====== Material supplied ======
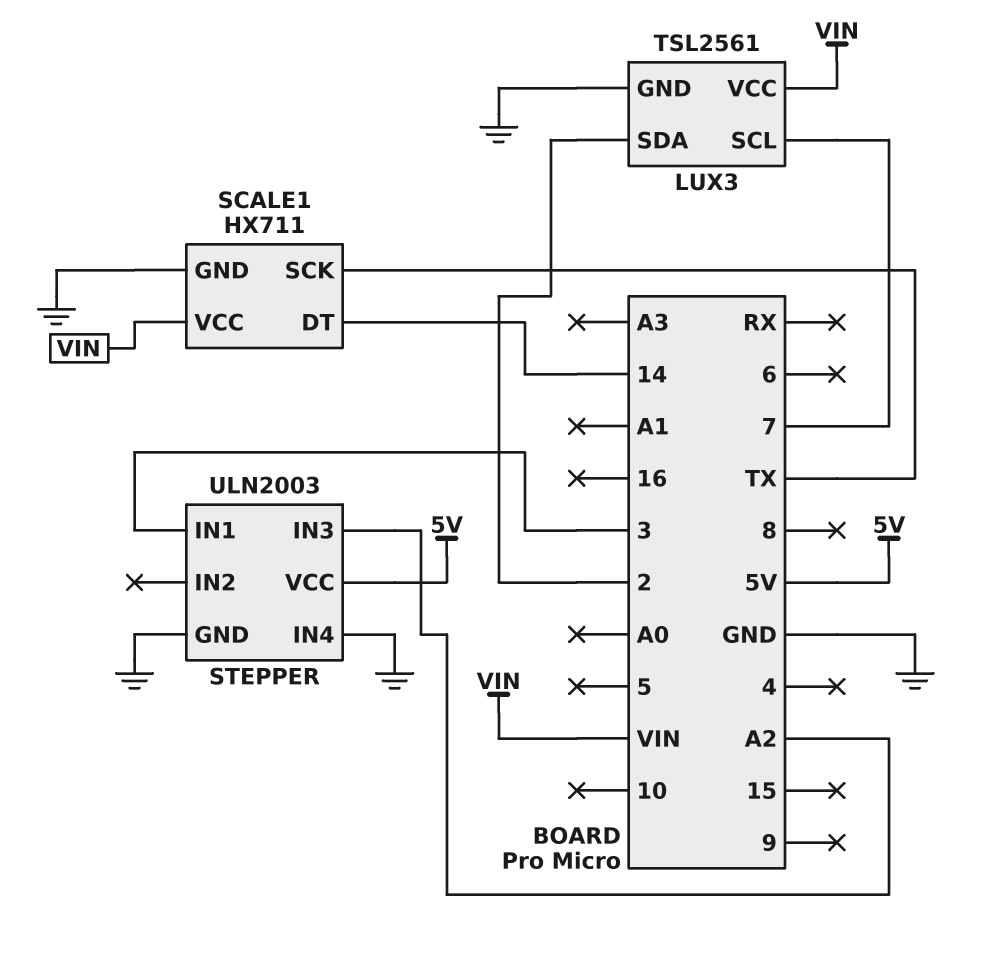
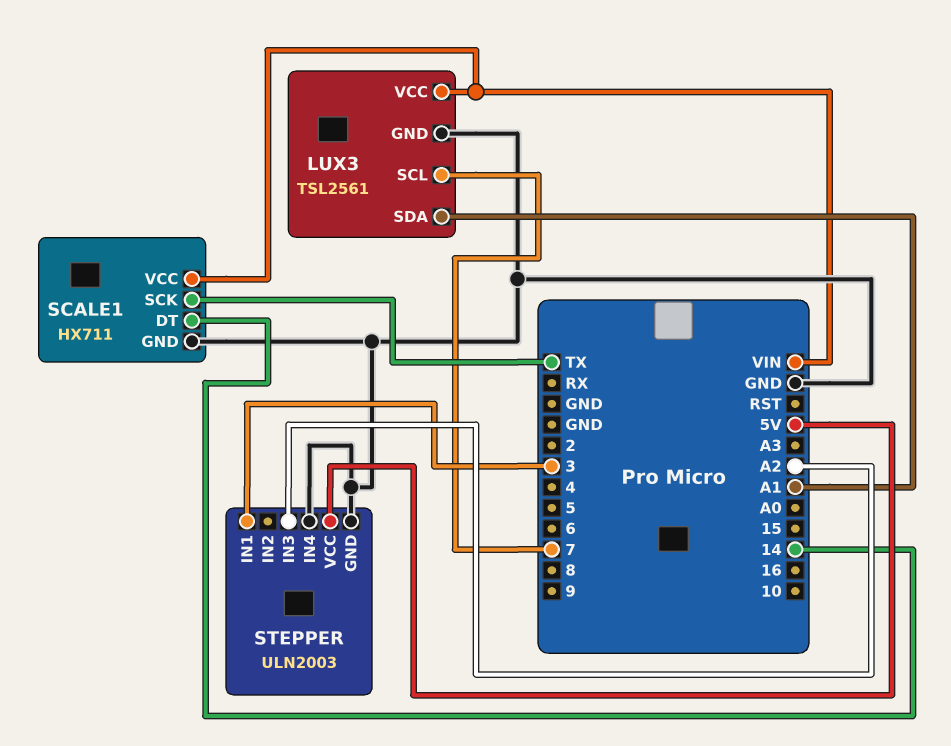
LUX3 pin SDA: 2 -> A1

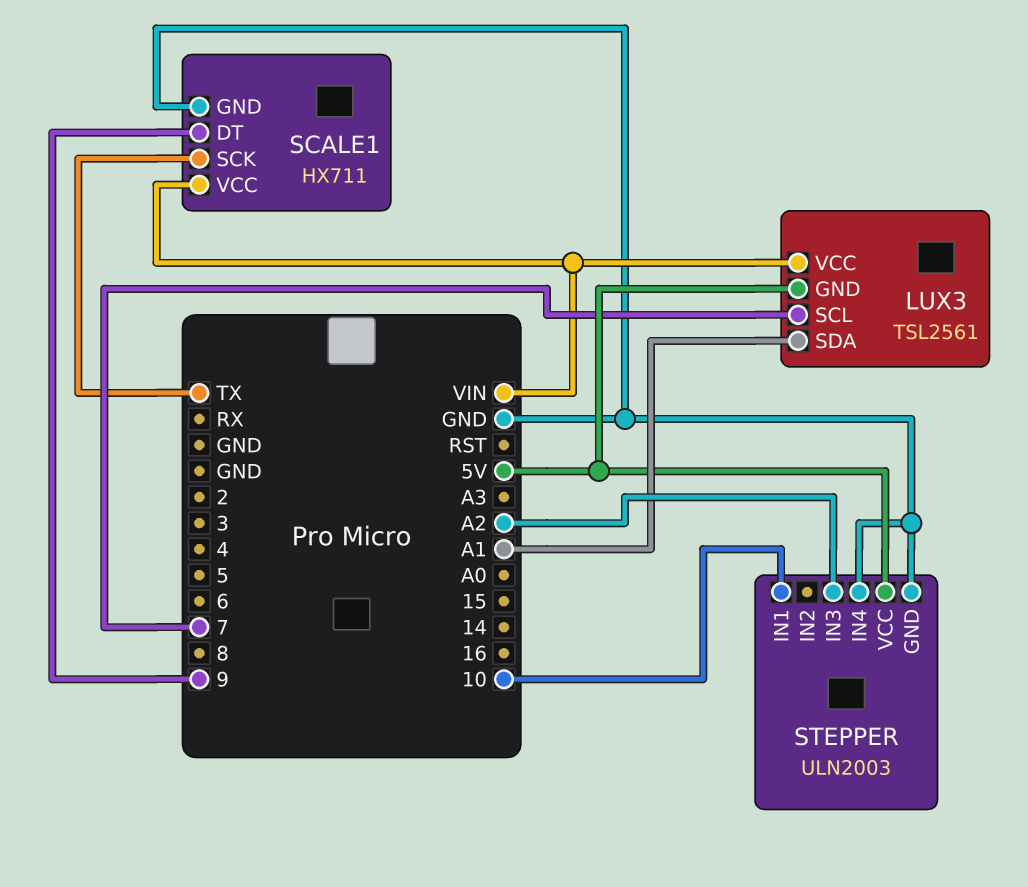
LUX3 pin GND: GND -> 5V
SCALE1 pin DT: 14 -> 9
STEPPER pin IN1: 3 -> 10

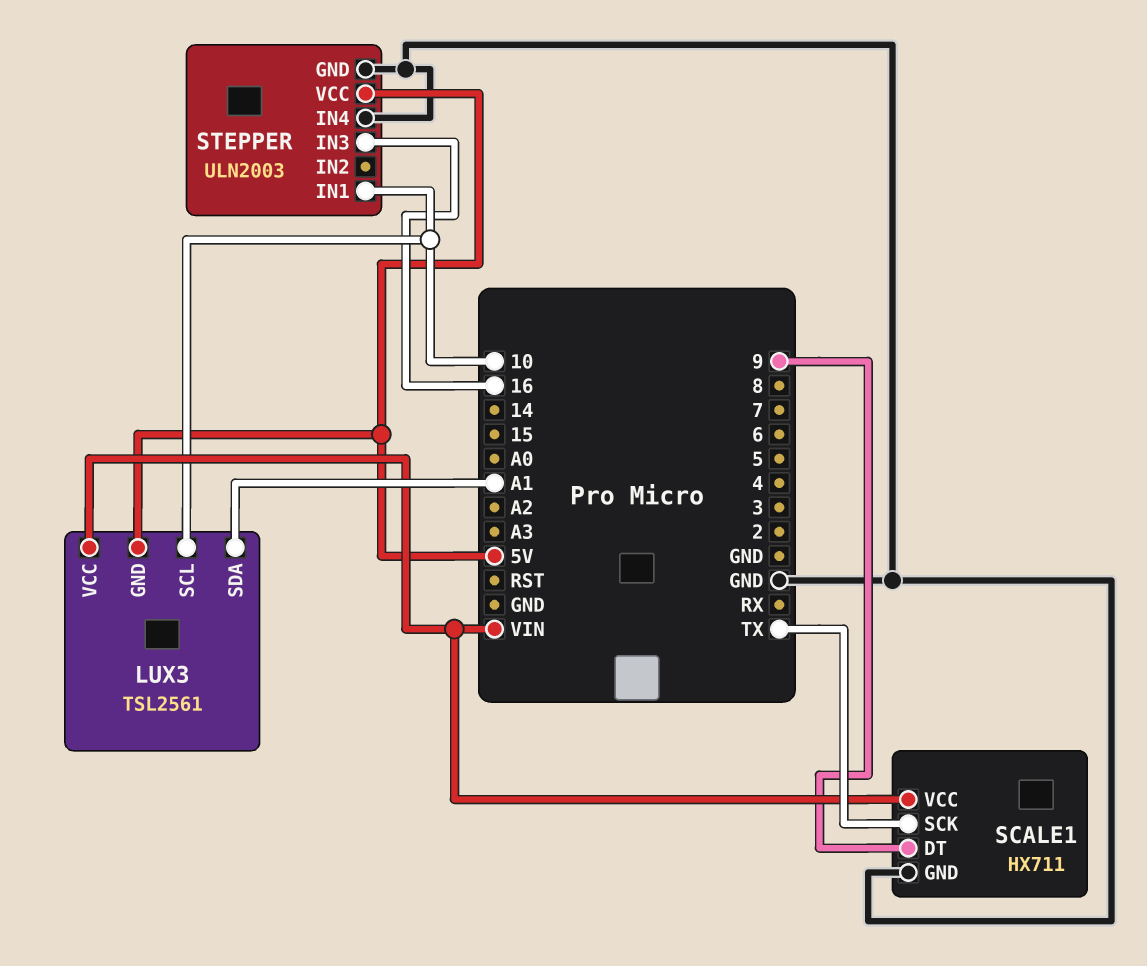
LUX3 pin SCL: 7 -> 10
STEPPER pin IN3: A2 -> 16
======
▶ What the task asks
What you output should match the records line for line, minus the pictures.

▶ Task solution
LUX3 pin SDA: 2 -> A1

LUX3 pin GND: GND -> 5V
SCALE1 pin DT: 14 -> 9
STEPPER pin IN1: 3 -> 10

LUX3 pin SCL: 7 -> 10
STEPPER pin IN3: A2 -> 16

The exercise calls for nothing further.